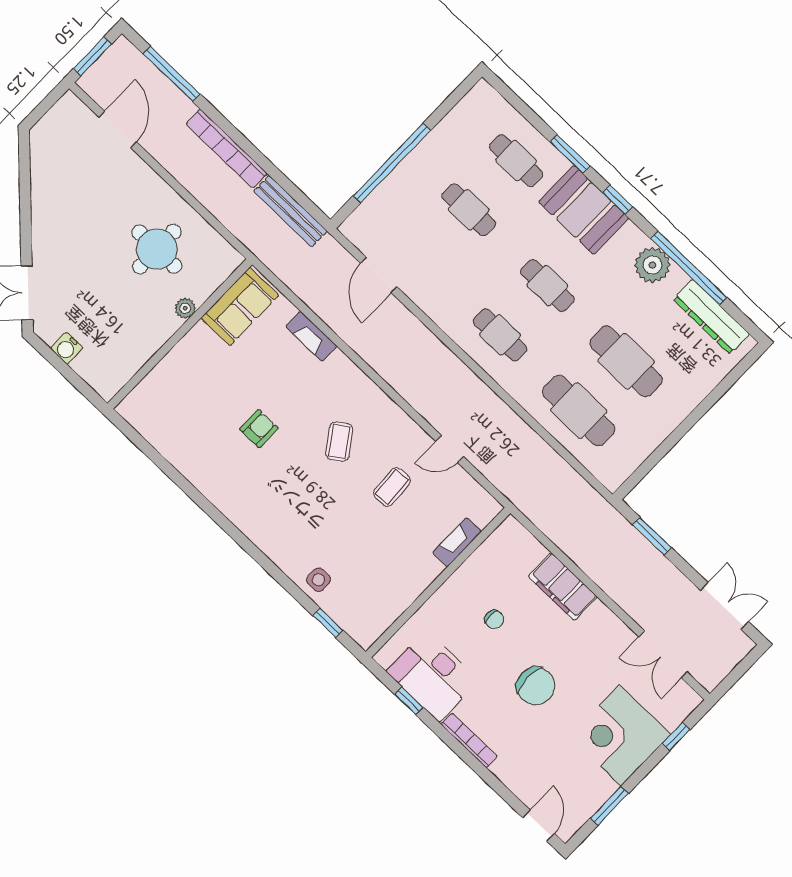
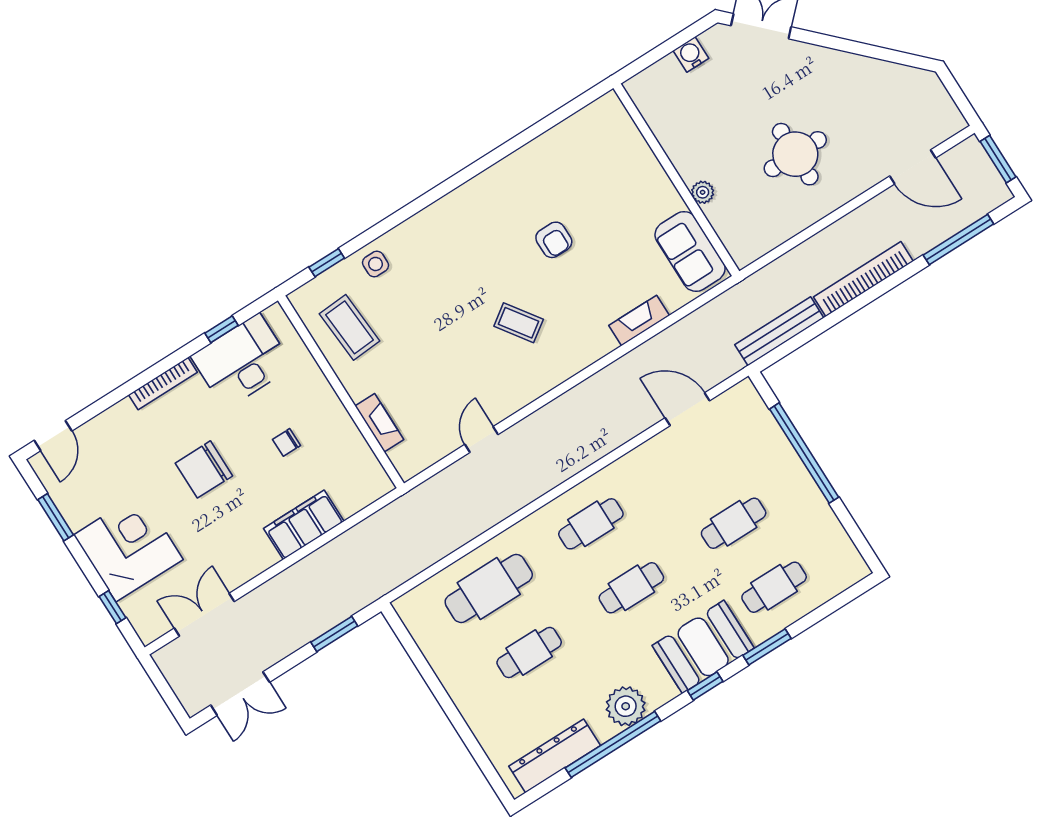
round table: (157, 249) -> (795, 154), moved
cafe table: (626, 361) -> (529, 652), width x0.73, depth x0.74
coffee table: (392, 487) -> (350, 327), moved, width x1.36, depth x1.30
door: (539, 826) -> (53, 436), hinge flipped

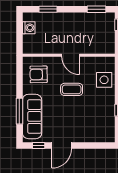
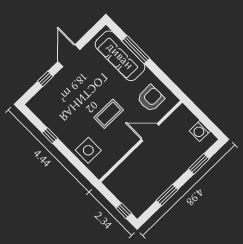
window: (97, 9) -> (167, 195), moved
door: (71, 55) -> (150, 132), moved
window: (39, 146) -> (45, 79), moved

Exercise instructions: Reproduce every record verbatim, please. Omit the images.

Output below:
round table: (157, 249) -> (795, 154), moved
cafe table: (626, 361) -> (529, 652), width x0.73, depth x0.74
coffee table: (392, 487) -> (350, 327), moved, width x1.36, depth x1.30
door: (539, 826) -> (53, 436), hinge flipped

window: (97, 9) -> (167, 195), moved
door: (71, 55) -> (150, 132), moved
window: (39, 146) -> (45, 79), moved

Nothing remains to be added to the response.